Leaving the pictures aside, return the listing exactly as it appears.

▽

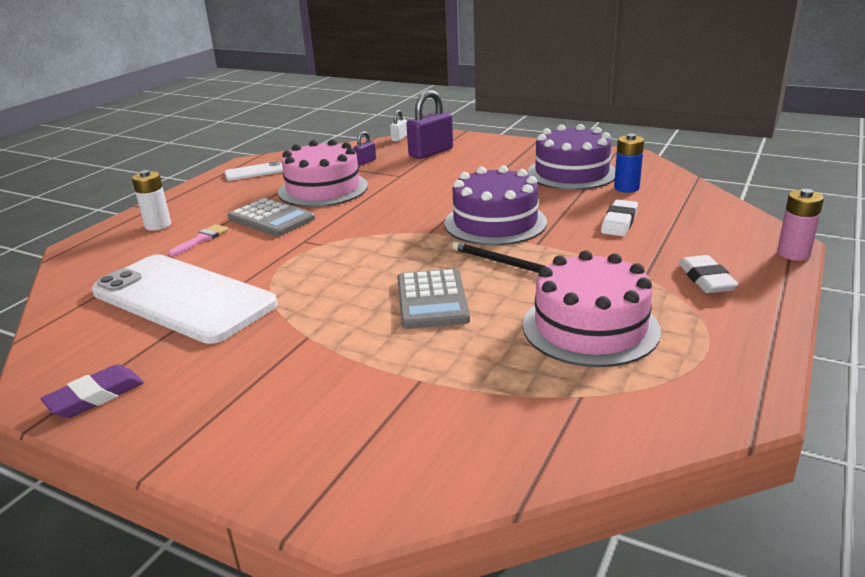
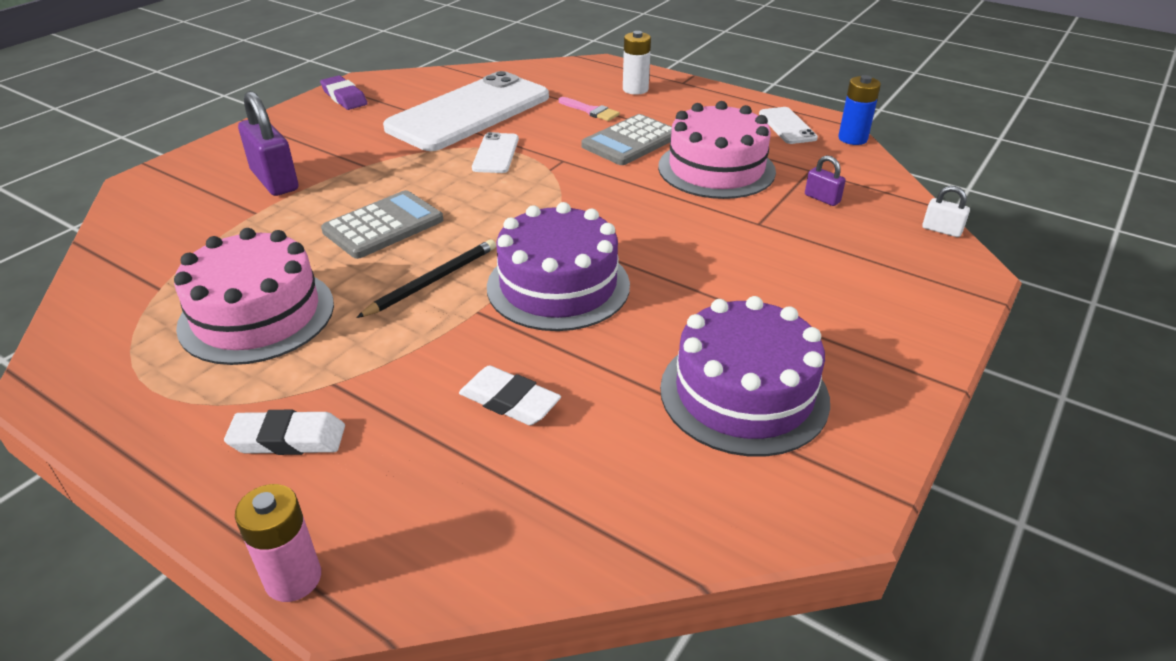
camera: 95 degrees right, 10 degrees up
(287, 270) = (496, 153): none -> white phone
(431, 152) = (865, 255): purple padlock -> purple padlock (275, 180)
(431, 300) = (383, 226): grey calculator -> grey calculator turned 135 degrees clockwise
(626, 188) = (652, 447): blue battery -> blue battery (852, 139)

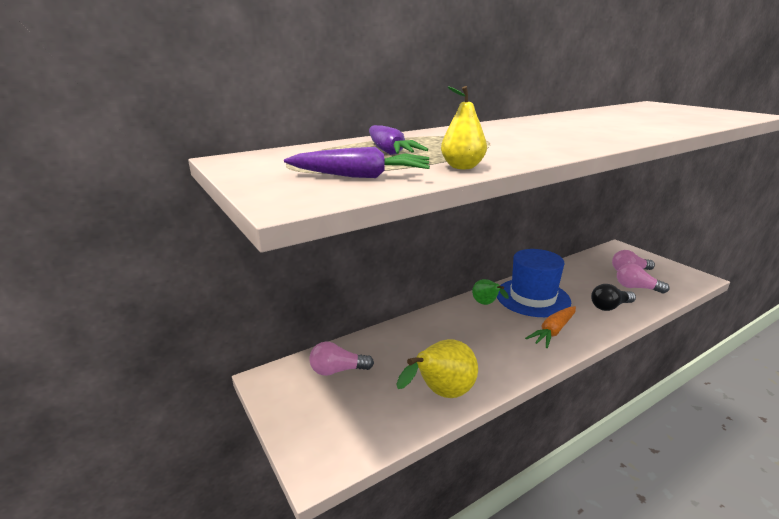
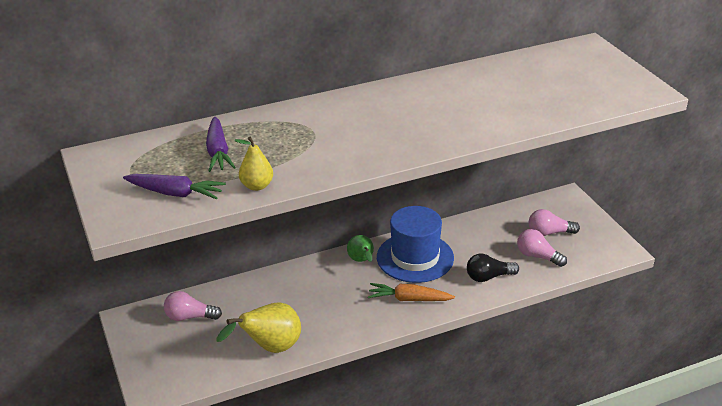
camera: 10 degrees right, 10 degrees up
(553, 331) = (409, 299): orange carrot -> orange carrot turned 45 degrees clockwise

△

● RESULT FOR THIS EXERCISE:
camera: 95 degrees right, 10 degrees up
(287, 270) = (496, 153): none -> white phone
(431, 152) = (865, 255): purple padlock -> purple padlock (275, 180)
(431, 300) = (383, 226): grey calculator -> grey calculator turned 135 degrees clockwise
(626, 188) = (652, 447): blue battery -> blue battery (852, 139)

camera: 10 degrees right, 10 degrees up
(553, 331) = (409, 299): orange carrot -> orange carrot turned 45 degrees clockwise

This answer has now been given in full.